ACTION ITEM:
Among the records that follow, set down only the lines from the one containing "purple rectangle: (566, 79)" to the one containing "brown L-shape: (114, 100)", both included, exactly.

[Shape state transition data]
= = = = =
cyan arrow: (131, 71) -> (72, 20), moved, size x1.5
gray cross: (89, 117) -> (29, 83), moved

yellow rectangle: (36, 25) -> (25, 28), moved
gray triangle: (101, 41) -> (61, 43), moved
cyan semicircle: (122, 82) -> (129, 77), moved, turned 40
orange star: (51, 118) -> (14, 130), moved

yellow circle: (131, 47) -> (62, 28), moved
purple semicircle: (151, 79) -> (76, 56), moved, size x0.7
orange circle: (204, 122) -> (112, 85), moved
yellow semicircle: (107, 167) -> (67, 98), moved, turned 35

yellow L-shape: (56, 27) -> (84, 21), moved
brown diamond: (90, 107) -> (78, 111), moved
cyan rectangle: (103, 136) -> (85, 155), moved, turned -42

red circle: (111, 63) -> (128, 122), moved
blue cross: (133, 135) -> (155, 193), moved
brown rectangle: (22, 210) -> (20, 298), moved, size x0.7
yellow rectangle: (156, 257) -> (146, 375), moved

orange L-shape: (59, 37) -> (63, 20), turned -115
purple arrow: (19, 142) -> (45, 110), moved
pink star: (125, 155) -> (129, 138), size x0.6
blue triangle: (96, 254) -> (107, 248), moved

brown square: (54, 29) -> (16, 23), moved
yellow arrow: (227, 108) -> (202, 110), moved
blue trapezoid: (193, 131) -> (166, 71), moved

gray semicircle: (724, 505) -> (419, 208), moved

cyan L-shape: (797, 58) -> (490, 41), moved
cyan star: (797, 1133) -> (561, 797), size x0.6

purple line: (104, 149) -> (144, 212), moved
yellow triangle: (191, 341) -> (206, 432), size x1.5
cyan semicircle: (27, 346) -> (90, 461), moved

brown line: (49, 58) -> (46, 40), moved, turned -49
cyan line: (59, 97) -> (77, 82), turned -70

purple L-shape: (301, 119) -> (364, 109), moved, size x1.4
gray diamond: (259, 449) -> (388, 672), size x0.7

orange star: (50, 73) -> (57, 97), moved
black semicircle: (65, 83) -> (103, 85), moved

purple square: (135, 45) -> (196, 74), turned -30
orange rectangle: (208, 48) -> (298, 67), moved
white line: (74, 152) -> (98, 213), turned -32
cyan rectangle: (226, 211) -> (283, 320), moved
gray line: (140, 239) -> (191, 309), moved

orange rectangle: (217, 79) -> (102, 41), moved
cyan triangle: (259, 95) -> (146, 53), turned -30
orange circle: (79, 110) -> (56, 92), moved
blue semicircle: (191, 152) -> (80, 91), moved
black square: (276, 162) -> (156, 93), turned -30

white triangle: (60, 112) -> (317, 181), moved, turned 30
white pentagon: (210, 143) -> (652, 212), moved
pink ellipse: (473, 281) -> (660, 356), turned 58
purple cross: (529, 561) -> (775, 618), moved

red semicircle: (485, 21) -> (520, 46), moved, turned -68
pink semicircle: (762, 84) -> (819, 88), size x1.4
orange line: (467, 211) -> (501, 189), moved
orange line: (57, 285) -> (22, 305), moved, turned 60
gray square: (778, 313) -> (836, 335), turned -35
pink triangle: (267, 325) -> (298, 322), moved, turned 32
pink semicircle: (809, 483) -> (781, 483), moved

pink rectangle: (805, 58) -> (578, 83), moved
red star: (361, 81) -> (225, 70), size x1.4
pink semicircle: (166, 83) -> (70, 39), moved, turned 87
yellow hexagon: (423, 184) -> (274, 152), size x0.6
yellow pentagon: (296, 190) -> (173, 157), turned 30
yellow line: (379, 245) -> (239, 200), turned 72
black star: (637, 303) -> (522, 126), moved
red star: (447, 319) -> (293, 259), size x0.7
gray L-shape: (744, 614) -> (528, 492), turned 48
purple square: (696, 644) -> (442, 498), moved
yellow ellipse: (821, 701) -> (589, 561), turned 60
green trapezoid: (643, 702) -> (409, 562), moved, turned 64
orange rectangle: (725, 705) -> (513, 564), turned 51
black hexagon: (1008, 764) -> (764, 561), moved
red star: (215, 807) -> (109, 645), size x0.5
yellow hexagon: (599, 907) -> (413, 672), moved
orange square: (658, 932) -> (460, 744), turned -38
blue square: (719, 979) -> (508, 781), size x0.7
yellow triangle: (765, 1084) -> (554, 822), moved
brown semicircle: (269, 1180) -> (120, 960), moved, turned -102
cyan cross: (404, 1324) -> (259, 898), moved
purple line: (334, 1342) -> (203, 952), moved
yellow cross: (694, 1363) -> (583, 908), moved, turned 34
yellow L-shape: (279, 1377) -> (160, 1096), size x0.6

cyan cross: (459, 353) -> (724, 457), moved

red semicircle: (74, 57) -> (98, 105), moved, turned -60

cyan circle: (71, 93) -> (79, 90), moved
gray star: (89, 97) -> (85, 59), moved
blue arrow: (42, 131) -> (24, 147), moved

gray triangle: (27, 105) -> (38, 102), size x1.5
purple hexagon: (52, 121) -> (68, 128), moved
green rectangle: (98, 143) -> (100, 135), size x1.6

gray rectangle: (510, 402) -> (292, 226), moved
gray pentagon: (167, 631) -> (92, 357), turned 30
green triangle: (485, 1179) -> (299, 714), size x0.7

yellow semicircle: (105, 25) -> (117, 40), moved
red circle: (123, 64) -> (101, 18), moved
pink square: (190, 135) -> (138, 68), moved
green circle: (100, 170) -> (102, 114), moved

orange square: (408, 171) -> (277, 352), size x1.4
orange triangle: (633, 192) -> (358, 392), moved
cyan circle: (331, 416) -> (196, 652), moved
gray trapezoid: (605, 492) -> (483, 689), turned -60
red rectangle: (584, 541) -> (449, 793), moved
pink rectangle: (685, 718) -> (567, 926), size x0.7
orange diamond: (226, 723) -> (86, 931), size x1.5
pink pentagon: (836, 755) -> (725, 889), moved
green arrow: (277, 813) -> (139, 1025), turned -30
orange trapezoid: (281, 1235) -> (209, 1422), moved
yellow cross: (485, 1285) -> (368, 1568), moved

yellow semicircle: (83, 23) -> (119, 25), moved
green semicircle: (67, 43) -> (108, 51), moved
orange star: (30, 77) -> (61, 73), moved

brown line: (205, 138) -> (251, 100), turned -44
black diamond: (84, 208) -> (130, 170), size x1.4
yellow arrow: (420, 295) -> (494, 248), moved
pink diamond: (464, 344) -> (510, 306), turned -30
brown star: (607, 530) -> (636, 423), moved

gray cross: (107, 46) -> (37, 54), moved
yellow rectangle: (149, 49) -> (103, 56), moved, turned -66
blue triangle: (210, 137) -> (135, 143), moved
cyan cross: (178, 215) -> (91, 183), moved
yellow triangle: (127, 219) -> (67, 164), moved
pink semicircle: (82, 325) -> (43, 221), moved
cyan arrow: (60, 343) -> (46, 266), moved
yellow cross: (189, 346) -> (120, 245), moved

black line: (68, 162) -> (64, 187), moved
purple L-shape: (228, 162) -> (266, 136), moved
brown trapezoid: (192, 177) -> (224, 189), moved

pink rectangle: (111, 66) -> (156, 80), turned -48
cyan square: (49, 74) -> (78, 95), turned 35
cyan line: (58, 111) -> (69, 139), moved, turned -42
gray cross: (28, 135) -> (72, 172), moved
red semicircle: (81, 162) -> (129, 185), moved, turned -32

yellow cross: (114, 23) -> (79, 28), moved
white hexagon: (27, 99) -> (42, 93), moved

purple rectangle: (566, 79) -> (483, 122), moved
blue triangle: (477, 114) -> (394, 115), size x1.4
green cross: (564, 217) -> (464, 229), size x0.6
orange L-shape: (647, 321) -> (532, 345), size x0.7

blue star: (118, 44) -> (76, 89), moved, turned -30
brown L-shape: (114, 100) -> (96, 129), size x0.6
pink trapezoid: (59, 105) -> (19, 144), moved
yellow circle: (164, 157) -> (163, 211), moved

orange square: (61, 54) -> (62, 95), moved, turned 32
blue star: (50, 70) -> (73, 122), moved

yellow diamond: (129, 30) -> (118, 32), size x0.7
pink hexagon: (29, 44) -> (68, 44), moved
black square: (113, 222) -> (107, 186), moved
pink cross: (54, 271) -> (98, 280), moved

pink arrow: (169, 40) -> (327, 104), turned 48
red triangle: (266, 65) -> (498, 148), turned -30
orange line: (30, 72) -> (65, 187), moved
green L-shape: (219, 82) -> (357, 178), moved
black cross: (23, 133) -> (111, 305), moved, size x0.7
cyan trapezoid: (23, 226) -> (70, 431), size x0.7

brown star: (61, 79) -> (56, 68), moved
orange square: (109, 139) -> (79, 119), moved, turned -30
= = = = =
OUTPUT OF THE TASK:
purple rectangle: (566, 79) -> (483, 122), moved
blue triangle: (477, 114) -> (394, 115), size x1.4
green cross: (564, 217) -> (464, 229), size x0.6
orange L-shape: (647, 321) -> (532, 345), size x0.7

blue star: (118, 44) -> (76, 89), moved, turned -30
brown L-shape: (114, 100) -> (96, 129), size x0.6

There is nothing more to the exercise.